-- Opening Marker --
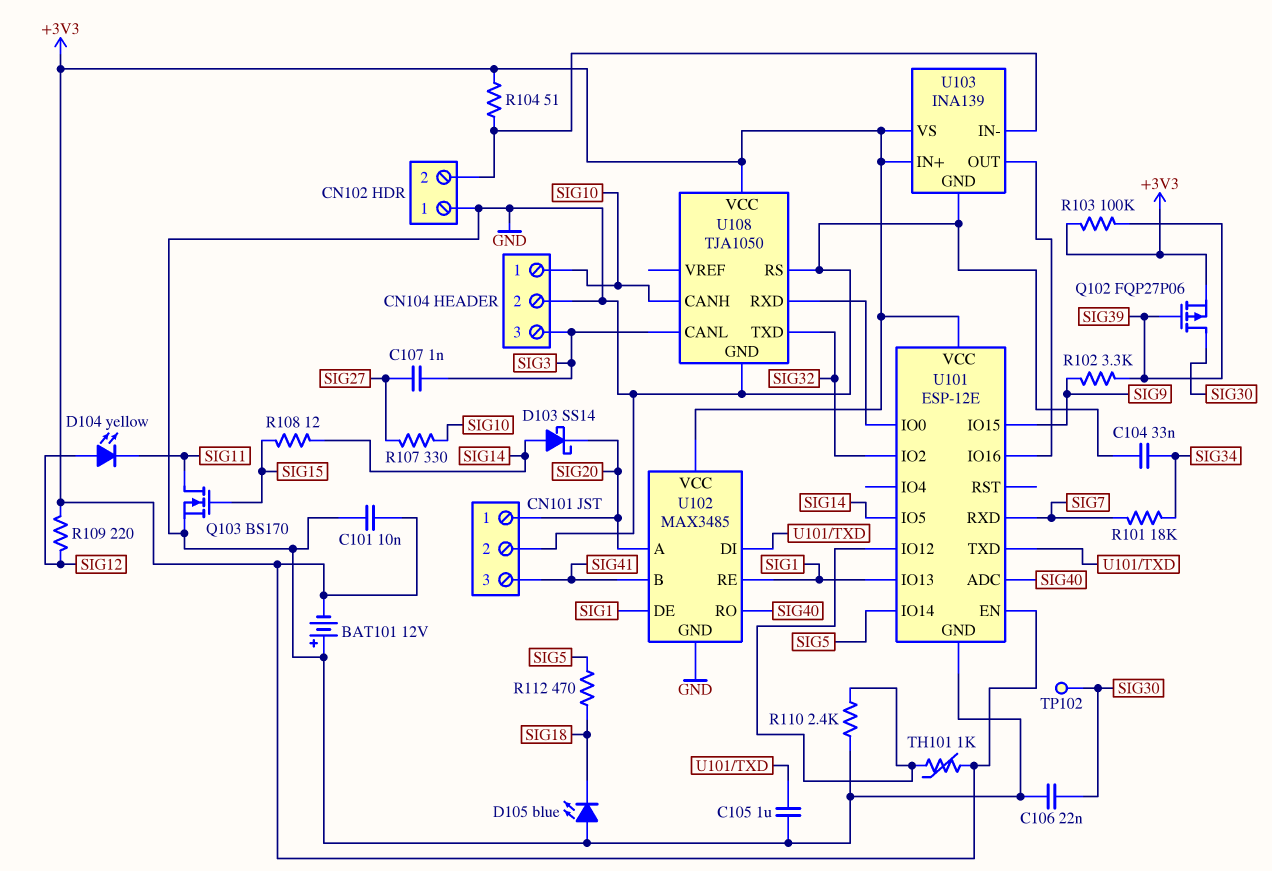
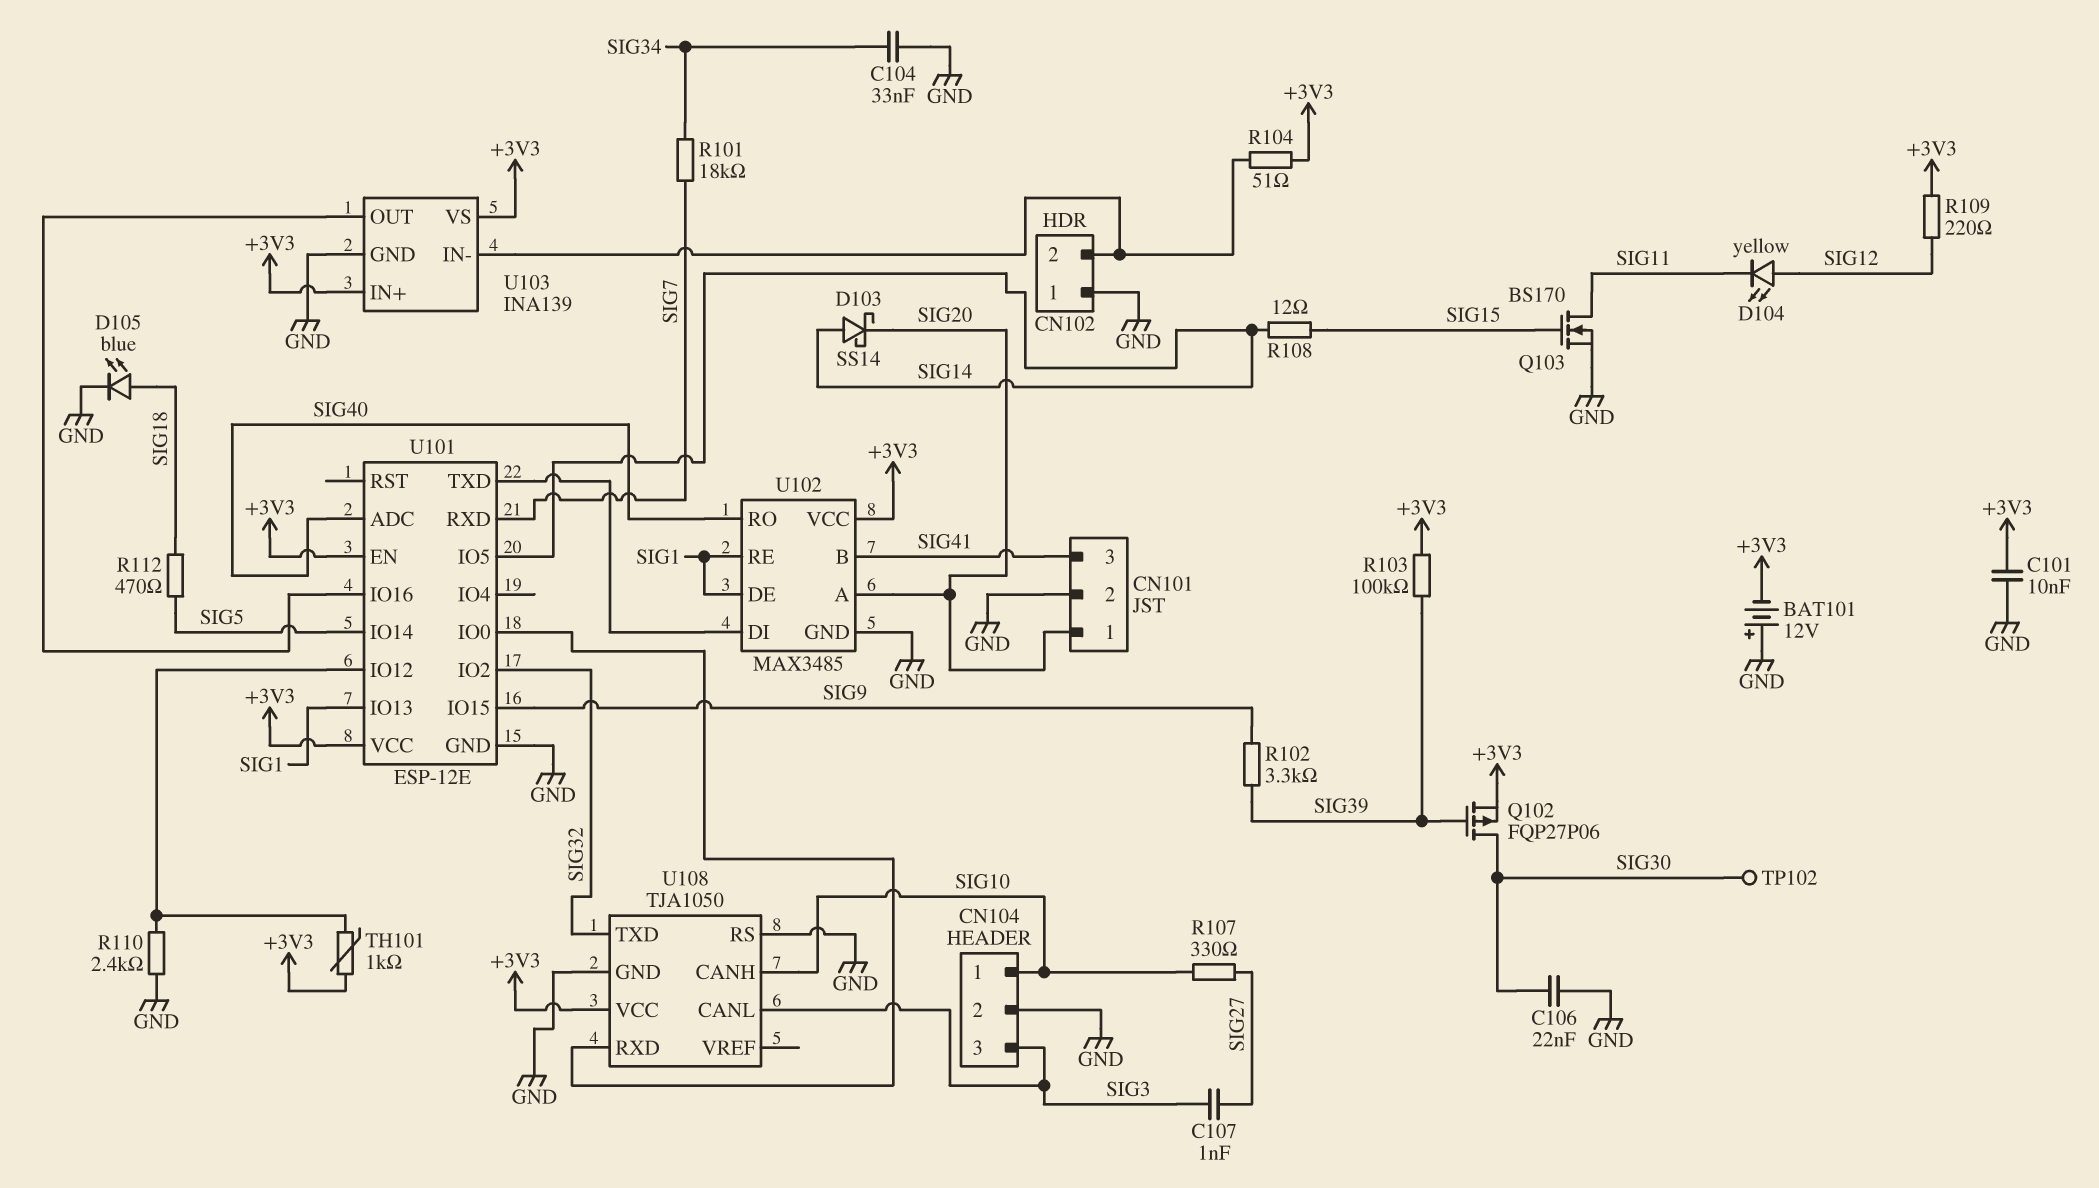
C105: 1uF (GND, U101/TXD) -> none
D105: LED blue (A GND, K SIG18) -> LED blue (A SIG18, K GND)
-- Closing Marker --
-- Opening Marker --
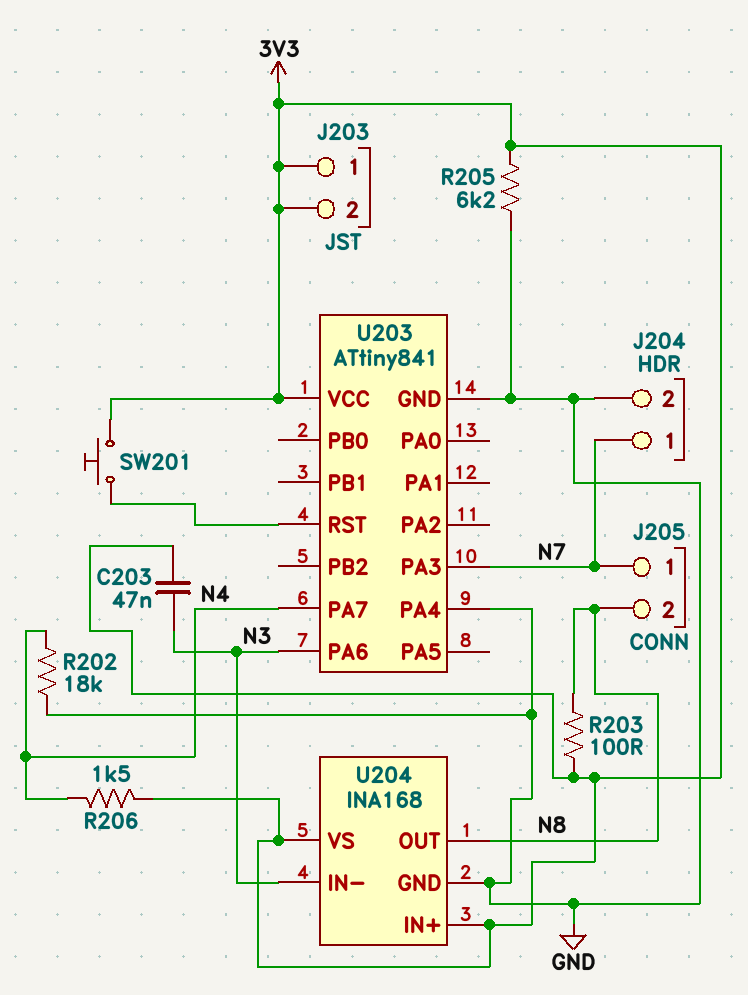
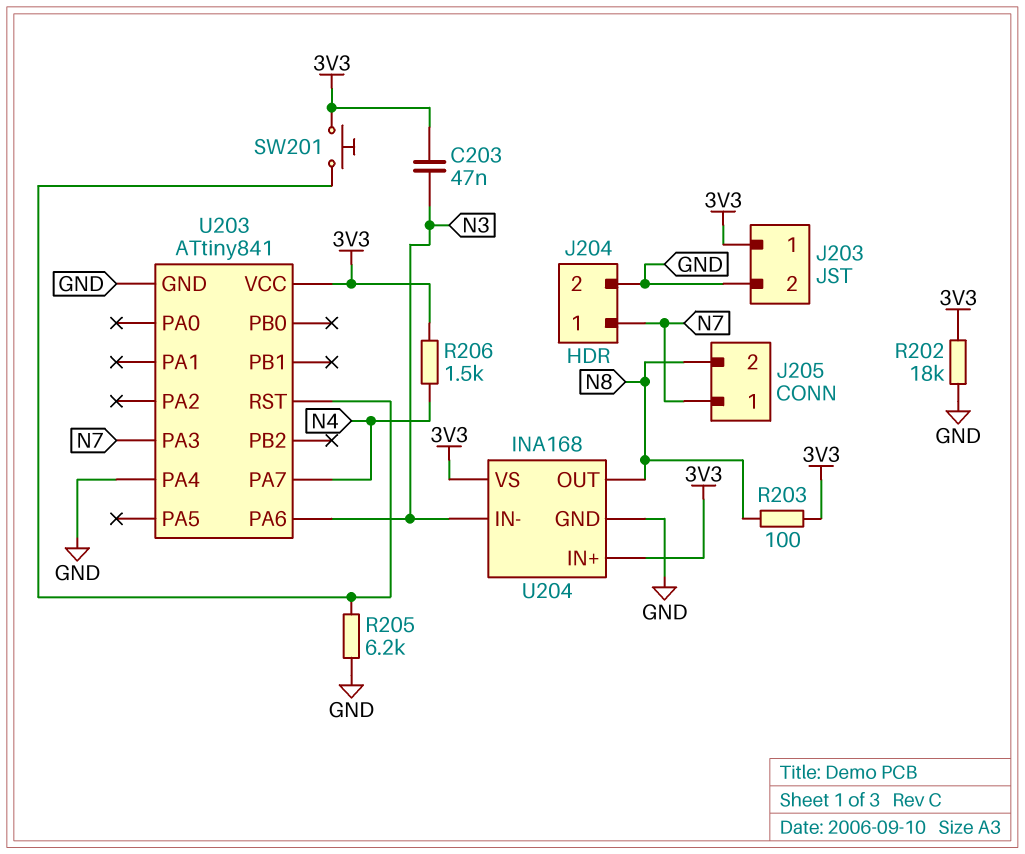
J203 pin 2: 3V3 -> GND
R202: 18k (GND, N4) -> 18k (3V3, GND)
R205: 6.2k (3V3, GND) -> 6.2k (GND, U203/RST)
-- Closing Marker --
-- Opening Marker --
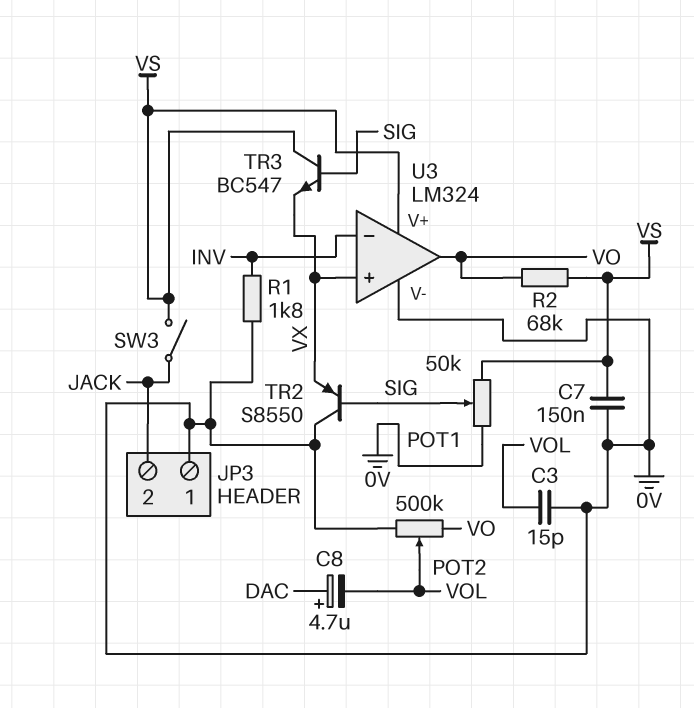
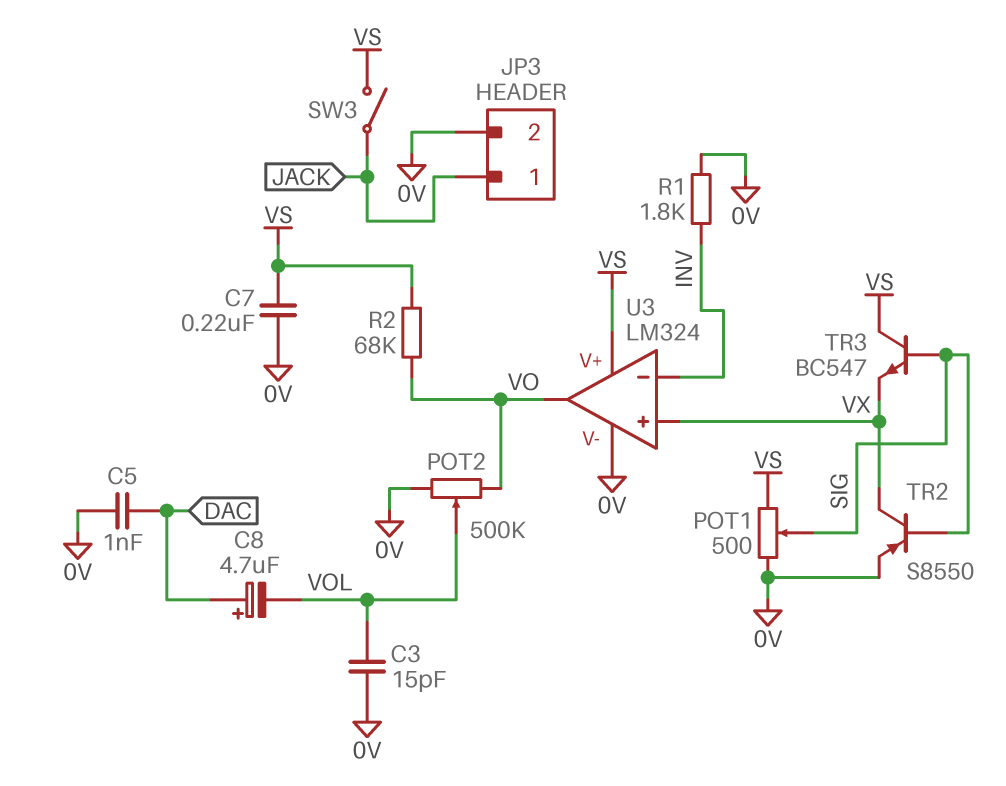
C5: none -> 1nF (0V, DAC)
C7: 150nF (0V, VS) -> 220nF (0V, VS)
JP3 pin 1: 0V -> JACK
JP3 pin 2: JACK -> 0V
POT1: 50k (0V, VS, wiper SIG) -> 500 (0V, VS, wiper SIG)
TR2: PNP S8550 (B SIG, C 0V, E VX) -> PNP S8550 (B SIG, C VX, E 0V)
-- Closing Marker --
What to produce> Tally the lines above that hold "none" and write the result as a lone number.

Output of the exercise> 2